» **Data to process**:

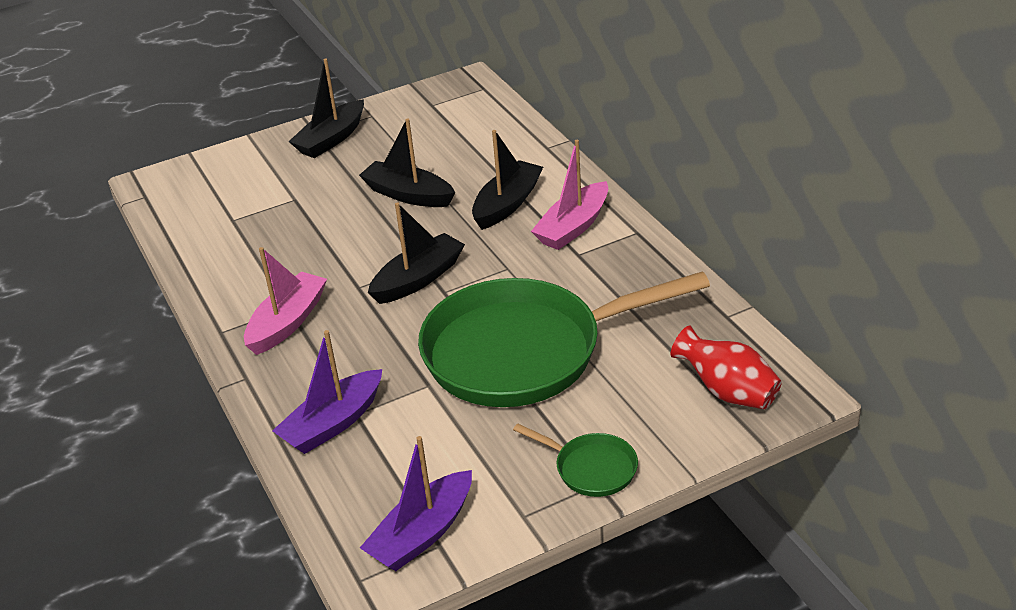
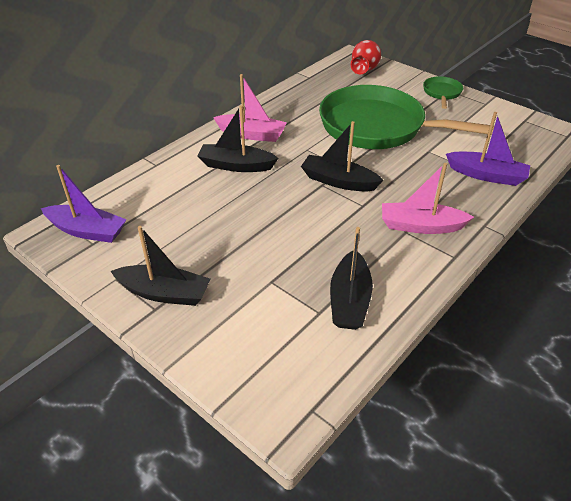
camera: 115 degrees left, 5 degrees up
(408, 195) = (241, 215): black boat -> black boat (349, 300)
(422, 534) = (524, 126): purple boat -> purple boat (87, 231)
(523, 352) = (378, 127): green pan -> green pan turned 150 degrees clockwise

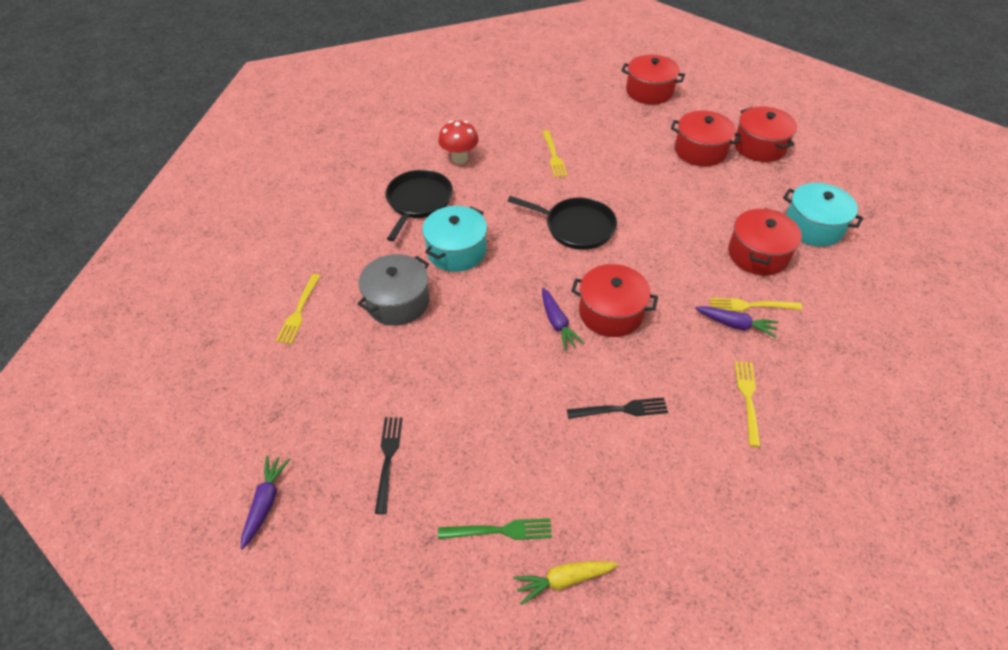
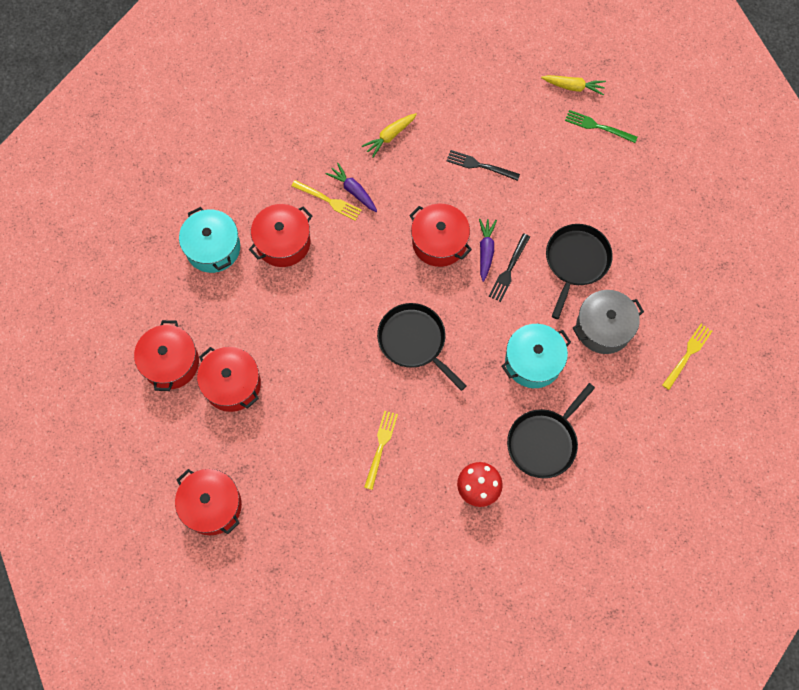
camera: 155 degrees left, 20 degrees up
(266, 502) = (739, 204): purple carrot -> none
(388, 459) = (652, 199): black fork -> black fork (509, 270)
(454, 351) = (576, 262): none -> black pan
(747, 398) = (390, 136): yellow fork -> yellow carrot

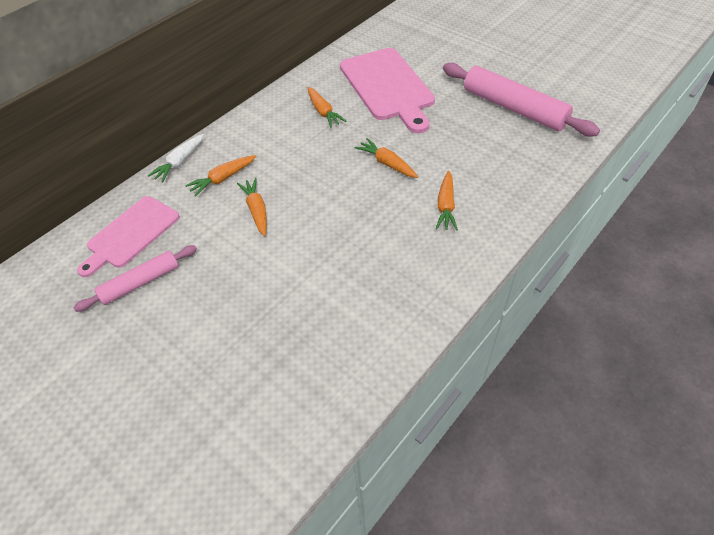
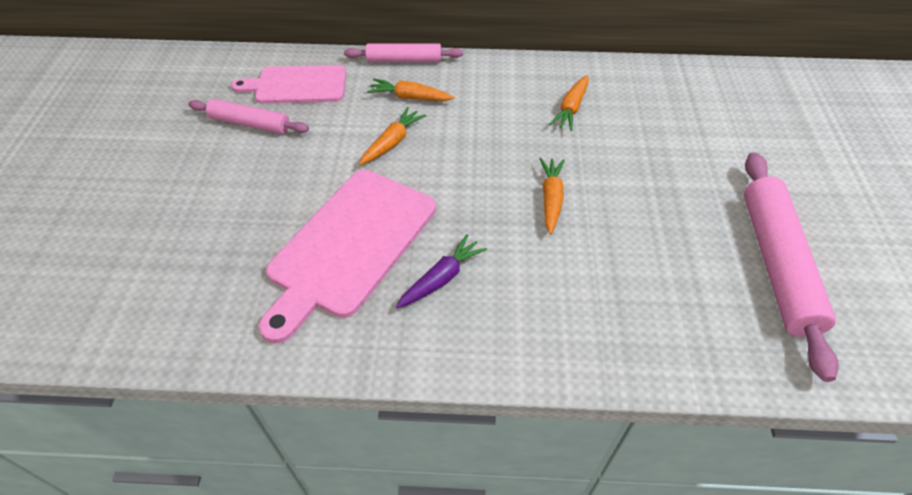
camera: 50 degrees right, 0 degrees up
(180, 162) = (404, 60): white carrot -> pink rolling pin
(388, 87) = (668, 133): pink cutting board -> pink cutting board (349, 246)
(400, 247) = (441, 278): none -> purple carrot
(446, 206) = (539, 285): orange carrot -> none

» **Work instruction**:
Return all lines of the data in which the string "none" appears.

» **Completed task**:
(266, 502) = (739, 204): purple carrot -> none
(454, 351) = (576, 262): none -> black pan
(400, 247) = (441, 278): none -> purple carrot
(446, 206) = (539, 285): orange carrot -> none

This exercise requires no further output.